## WORK TO COMPLETE
The result should be the lines from the one that contains "brown arrow: (83, 270) -> (77, 236), moved" to the final line of the entries below, copied exactly and with no pictures.

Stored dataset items
BEGIN
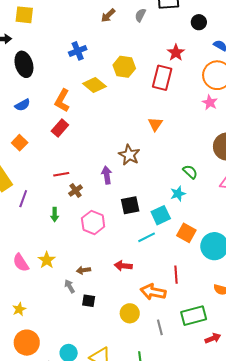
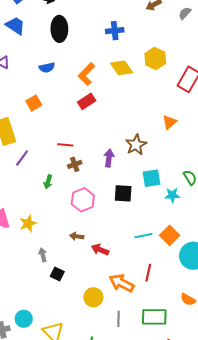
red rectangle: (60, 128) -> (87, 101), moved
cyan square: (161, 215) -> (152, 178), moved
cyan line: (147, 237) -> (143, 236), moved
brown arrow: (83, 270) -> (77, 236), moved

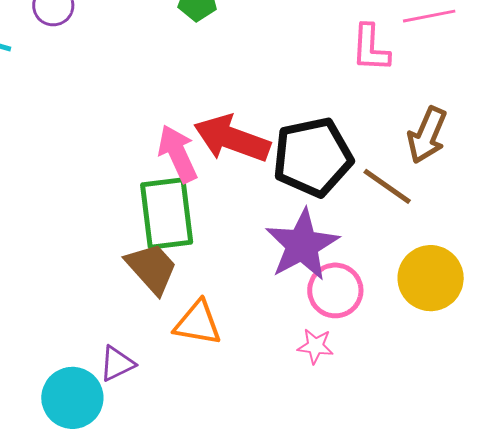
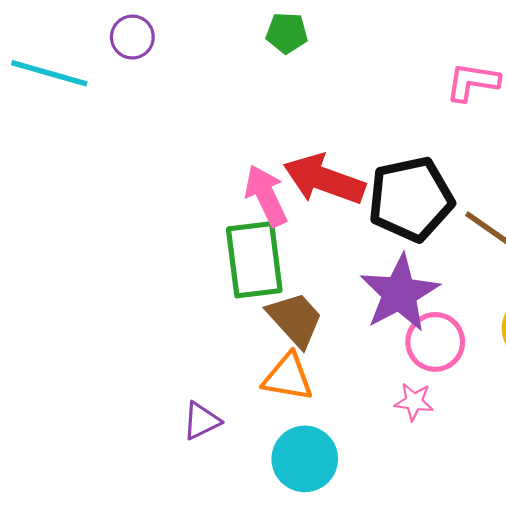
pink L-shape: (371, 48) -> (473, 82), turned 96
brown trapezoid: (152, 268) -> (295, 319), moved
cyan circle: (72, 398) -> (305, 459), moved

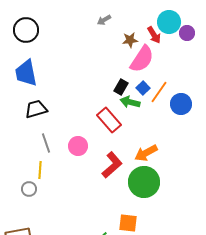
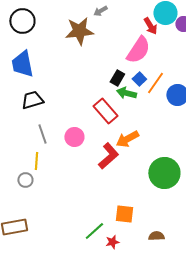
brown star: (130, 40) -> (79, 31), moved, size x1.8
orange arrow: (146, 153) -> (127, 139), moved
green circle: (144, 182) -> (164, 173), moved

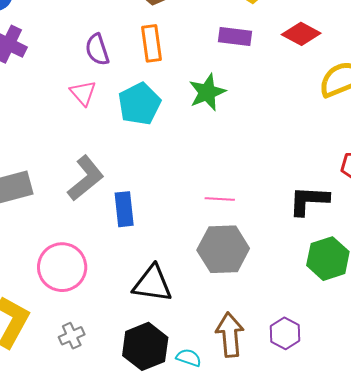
END
## FINISHED TASK
brown arrow: (83, 270) -> (77, 236), moved

pink L-shape: (371, 48) -> (473, 82), turned 96
brown trapezoid: (152, 268) -> (295, 319), moved
cyan circle: (72, 398) -> (305, 459), moved

brown star: (130, 40) -> (79, 31), moved, size x1.8
orange arrow: (146, 153) -> (127, 139), moved
green circle: (144, 182) -> (164, 173), moved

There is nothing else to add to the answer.